• Required work:
Repeat only the lines from the one holding "window: (109, 62) -> (170, 92), moved" down to the last line of the listing below, including both of those lines.

• Exercise materials:
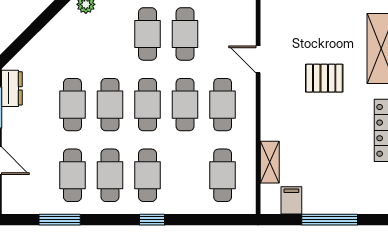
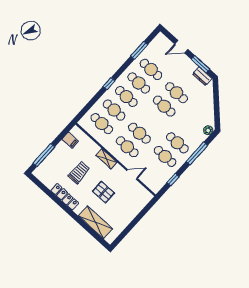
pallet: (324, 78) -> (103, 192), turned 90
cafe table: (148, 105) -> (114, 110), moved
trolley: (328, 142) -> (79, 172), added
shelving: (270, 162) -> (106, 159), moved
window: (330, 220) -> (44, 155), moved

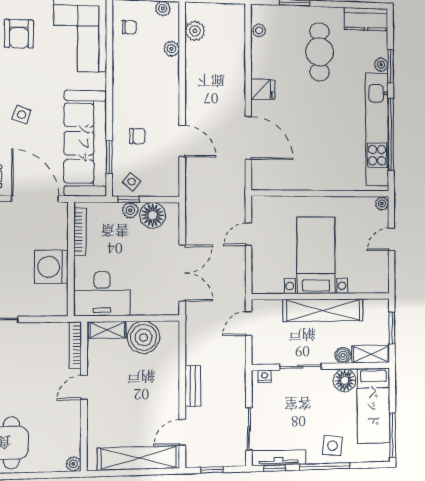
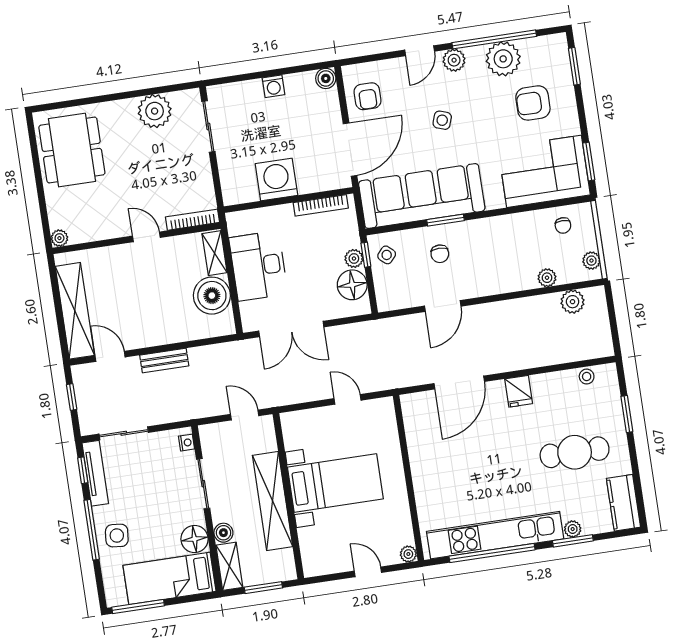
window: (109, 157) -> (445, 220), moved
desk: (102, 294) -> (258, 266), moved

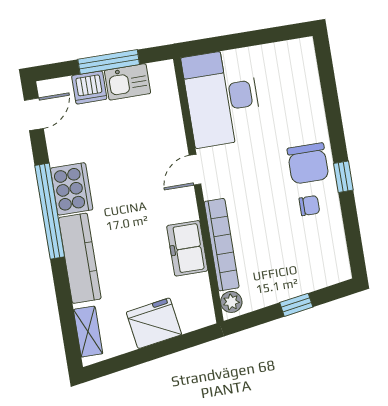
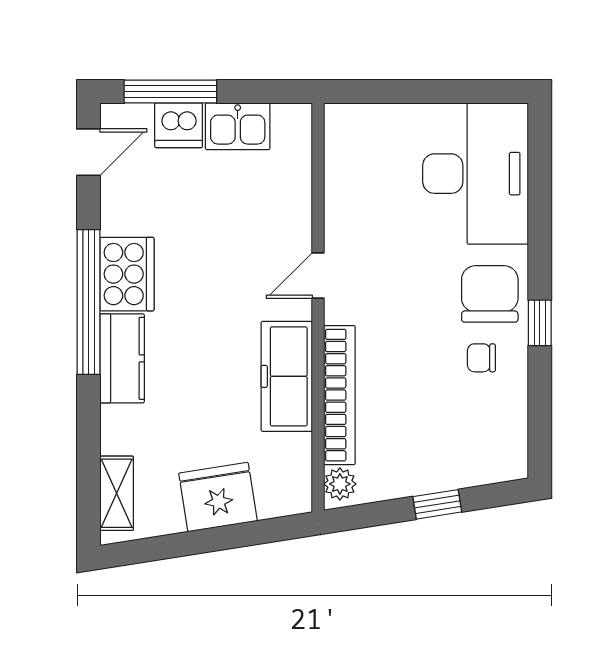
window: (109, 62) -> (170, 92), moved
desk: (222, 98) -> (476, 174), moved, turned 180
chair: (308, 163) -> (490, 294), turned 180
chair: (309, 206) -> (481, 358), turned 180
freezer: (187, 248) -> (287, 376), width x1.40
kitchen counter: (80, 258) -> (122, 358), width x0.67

• Exercise answer:
window: (109, 62) -> (170, 92), moved
desk: (222, 98) -> (476, 174), moved, turned 180
chair: (308, 163) -> (490, 294), turned 180
chair: (309, 206) -> (481, 358), turned 180
freezer: (187, 248) -> (287, 376), width x1.40
kitchen counter: (80, 258) -> (122, 358), width x0.67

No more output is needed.